Problem description
Go through the listing that follows and write it out exactly. Drop the pictures.

Data section
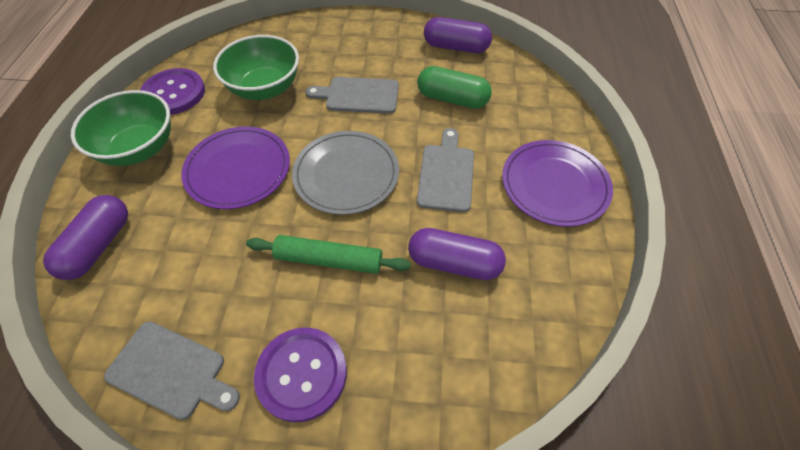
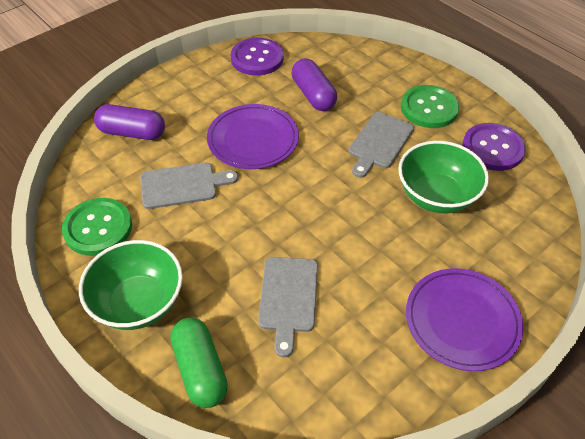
green button: 0 -> 2
green rolling pin: 1 -> 0
grey plate: 1 -> 0
purple capsule: 3 -> 2

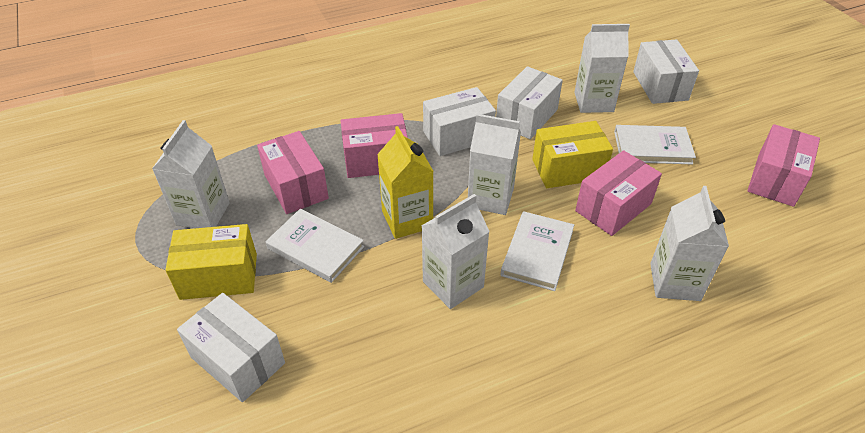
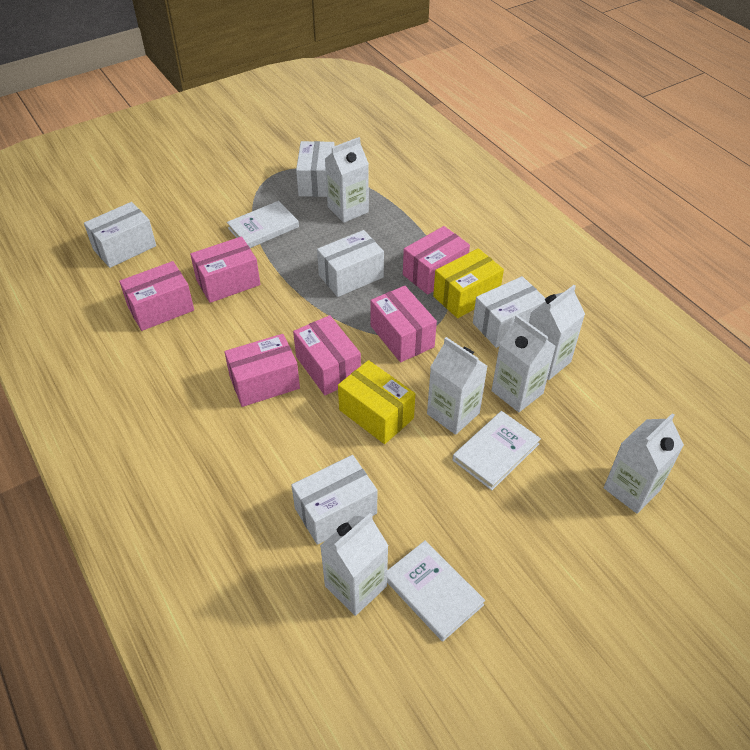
pink box: 4 -> 6
white box: 4 -> 5
white carton: 5 -> 6
yellow carton: 1 -> 0

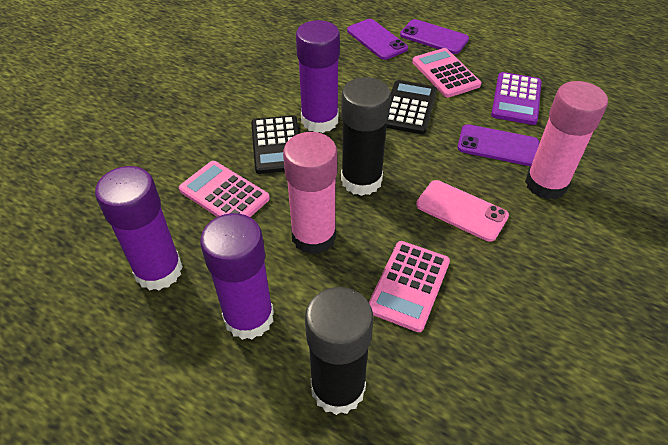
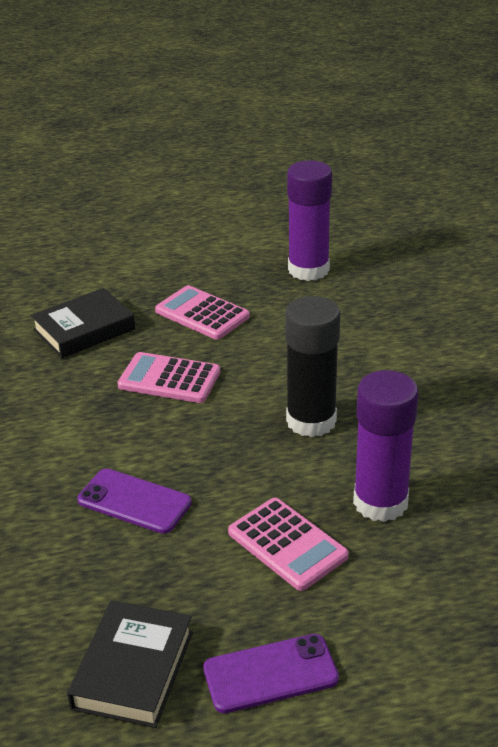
black book: 0 -> 2
black calculator: 2 -> 0
black glue stick: 2 -> 1
pink glue stick: 2 -> 0
pink phone: 1 -> 0
purple calculator: 1 -> 0
purple glue stick: 3 -> 2
purple phone: 3 -> 2

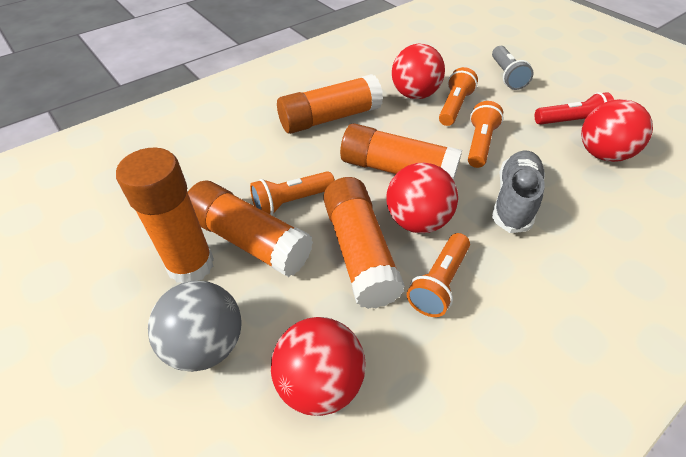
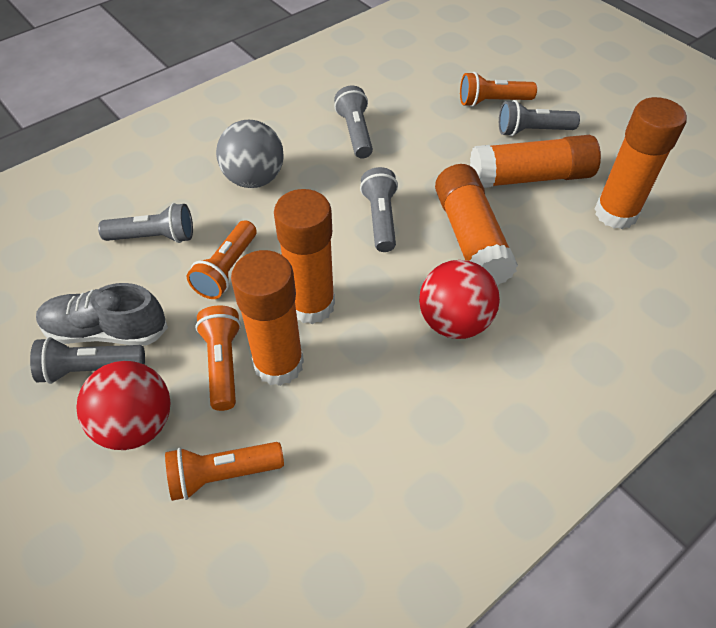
grey flashlight: 1 -> 5
red ball: 4 -> 2
red flashlight: 1 -> 0

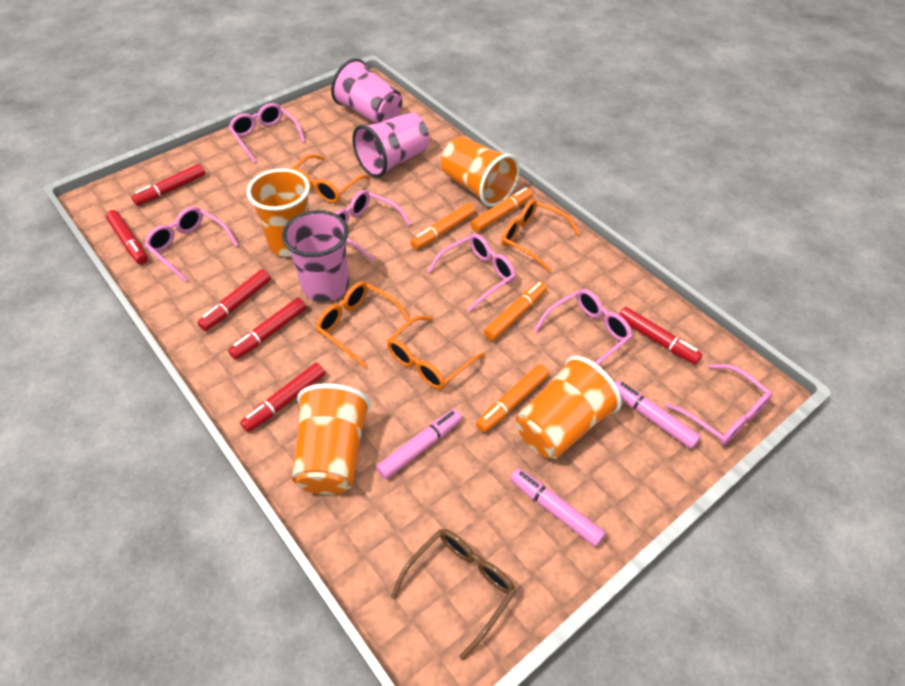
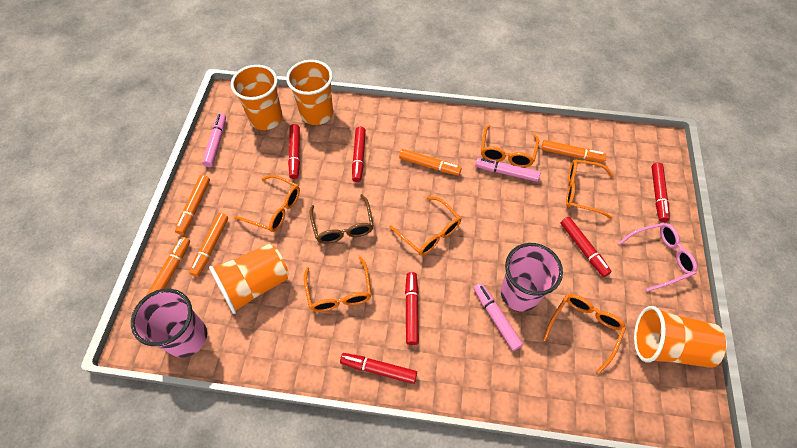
orange glasses: 4 -> 6
orange marker: 4 -> 5
pink cup: 3 -> 2
pink glasses: 6 -> 1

Completed exercise
green button: 0 -> 2
green rolling pin: 1 -> 0
grey plate: 1 -> 0
purple capsule: 3 -> 2

pink box: 4 -> 6
white box: 4 -> 5
white carton: 5 -> 6
yellow carton: 1 -> 0

black book: 0 -> 2
black calculator: 2 -> 0
black glue stick: 2 -> 1
pink glue stick: 2 -> 0
pink phone: 1 -> 0
purple calculator: 1 -> 0
purple glue stick: 3 -> 2
purple phone: 3 -> 2

grey flashlight: 1 -> 5
red ball: 4 -> 2
red flashlight: 1 -> 0

orange glasses: 4 -> 6
orange marker: 4 -> 5
pink cup: 3 -> 2
pink glasses: 6 -> 1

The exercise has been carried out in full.